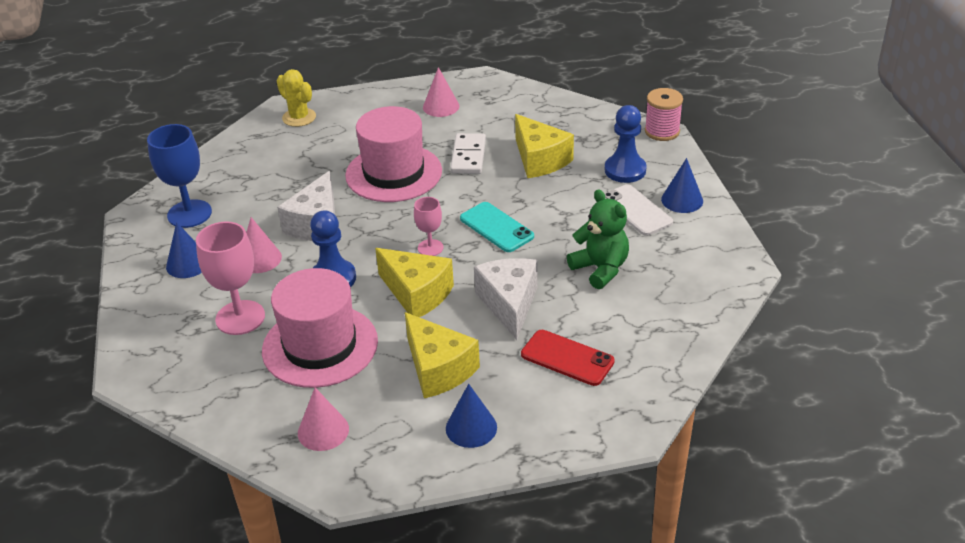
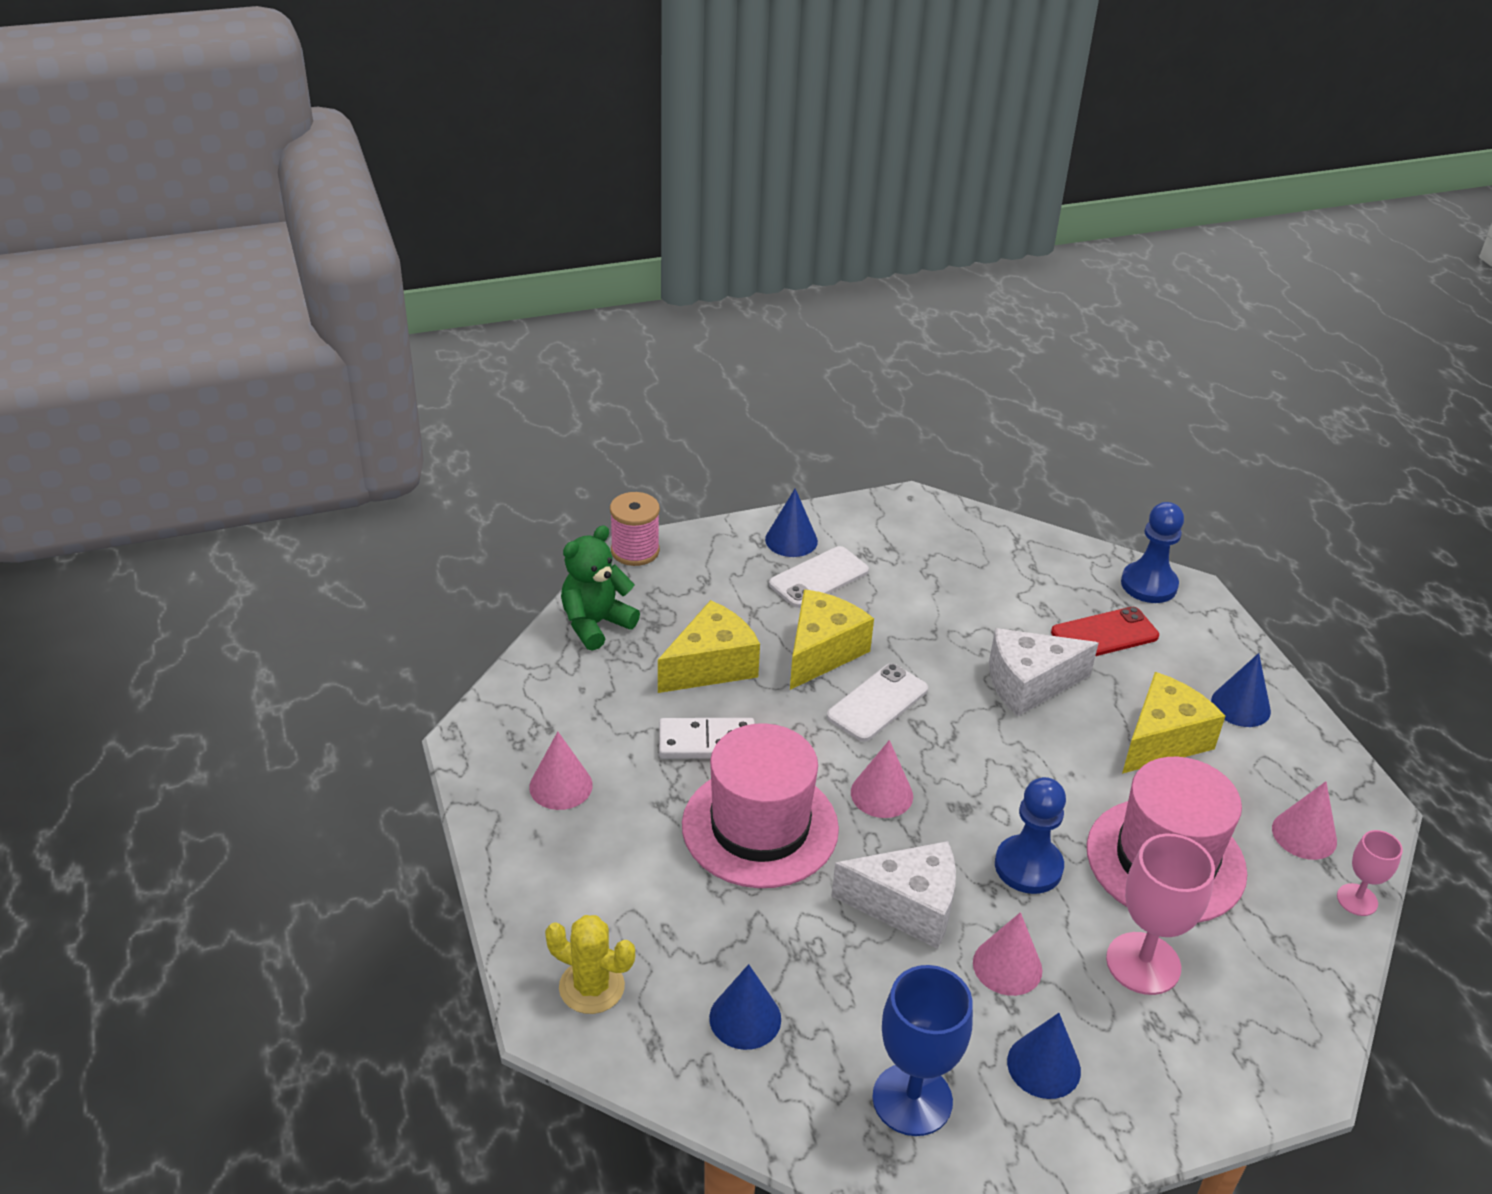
camera: 100 degrees left, 0 degrees up
(262, 163) = (745, 1018): none -> blue cone
(299, 117) = (591, 987): yellow cactus -> yellow cactus turned 75 degrees clockwise
(410, 222) = (881, 794): none -> pink cone
(417, 294) = (1034, 772): yellow cheese -> yellow cheese (822, 652)
(430, 248) = (936, 767): pink goblet -> pink goblet (1357, 900)
(496, 227) = (877, 703): turquoise phone -> white phone
(567, 358) = (1104, 634): red phone -> red phone turned 45 degrees clockwise
(600, 269) = (941, 608): green teddy bear -> green teddy bear (595, 624)
(625, 170) = (730, 585): blue pawn -> blue pawn (1149, 584)

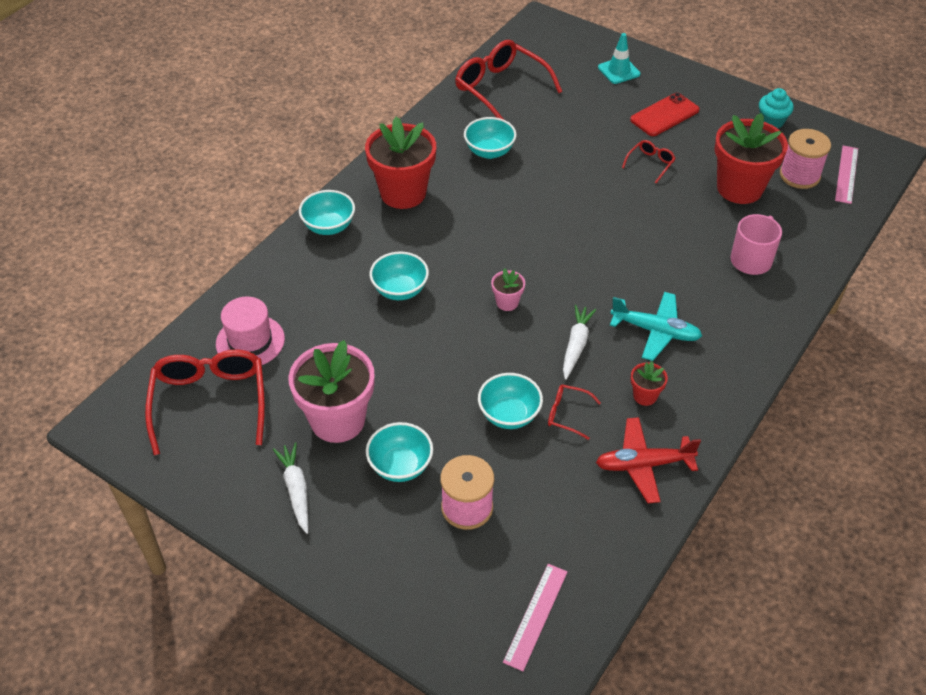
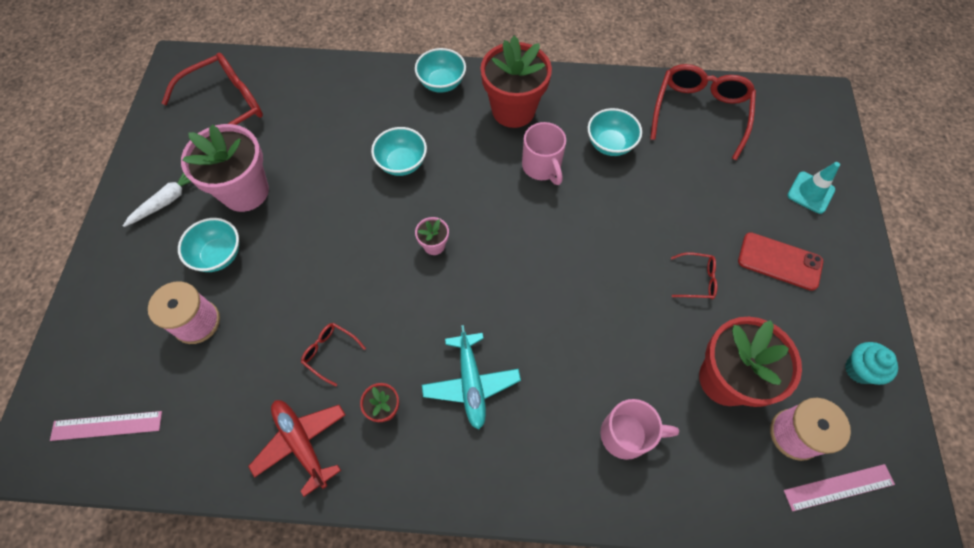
camera: 60 degrees right, 15 degrees up
(250, 341) = (295, 99): pink hat -> none
(479, 201) = (542, 167): none -> pink mug
(509, 415) = (307, 307): turquoise bowl -> none
(567, 414) = (330, 353): red glasses -> red glasses turned 45 degrees counterclockwise
(576, 345) = (415, 323): white carrot -> none

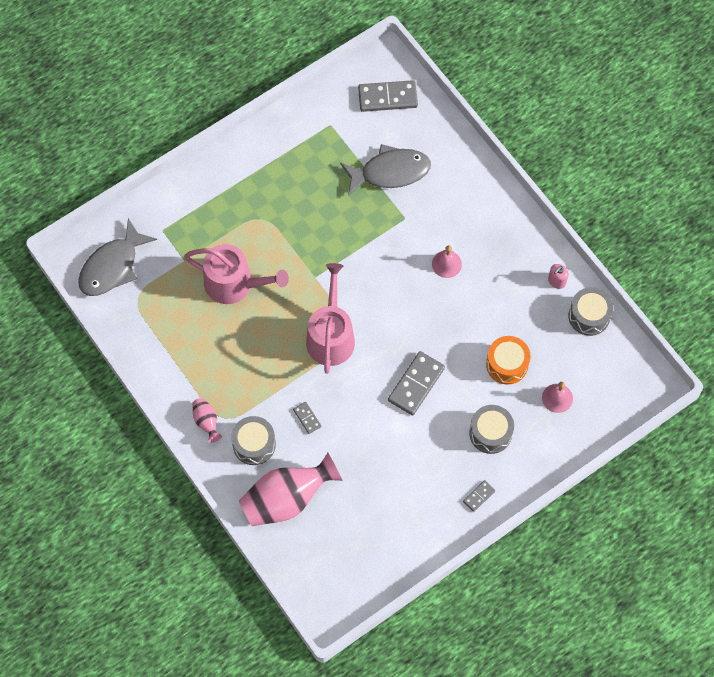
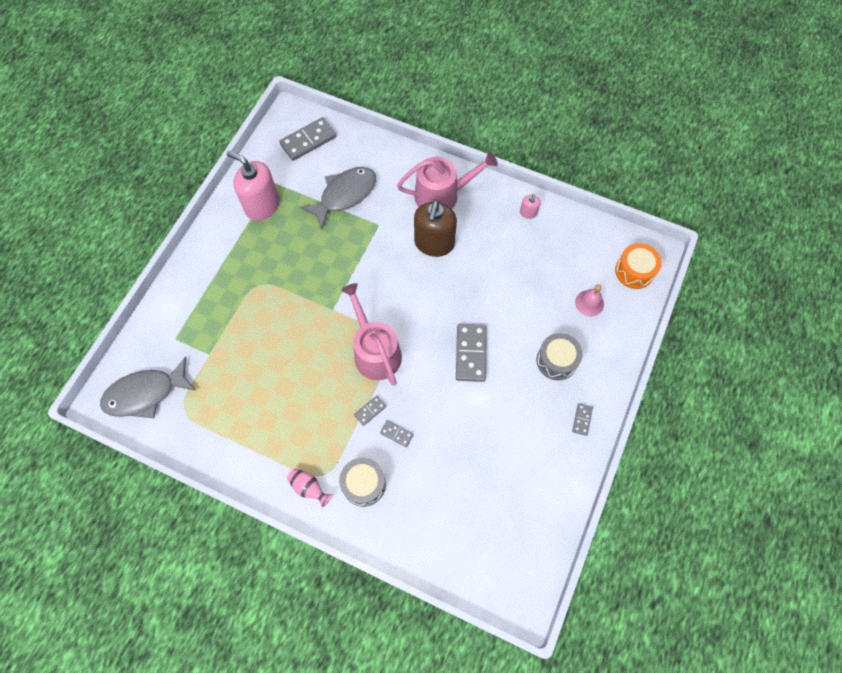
camera: 30 degrees left, 0 degrees up
(112, 266) = (145, 394): grey fish -> grey fish turned 60 degrees clockwise
(235, 284) = (266, 351): pink watering can -> pink watering can (442, 195)
(287, 499) = (422, 518): pink vase -> none
(296, 386) = (370, 411): none -> grey domino
(307, 143) = (262, 206): none -> pink soap dispenser
(446, 264) = (434, 243): pink bell -> brown soap dispenser
(507, 364) = (533, 297): orange drum -> orange drum (634, 271)
(589, 316) = (570, 226): grey drum -> none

========================================

- [The task]:
All lines from the one containing "(235, 284) = (266, 351): pink" through the end of the listing must be transcribed exactly. No other lines belong in the answer.

- [Written response]:
(235, 284) = (266, 351): pink watering can -> pink watering can (442, 195)
(287, 499) = (422, 518): pink vase -> none
(296, 386) = (370, 411): none -> grey domino
(307, 143) = (262, 206): none -> pink soap dispenser
(446, 264) = (434, 243): pink bell -> brown soap dispenser
(507, 364) = (533, 297): orange drum -> orange drum (634, 271)
(589, 316) = (570, 226): grey drum -> none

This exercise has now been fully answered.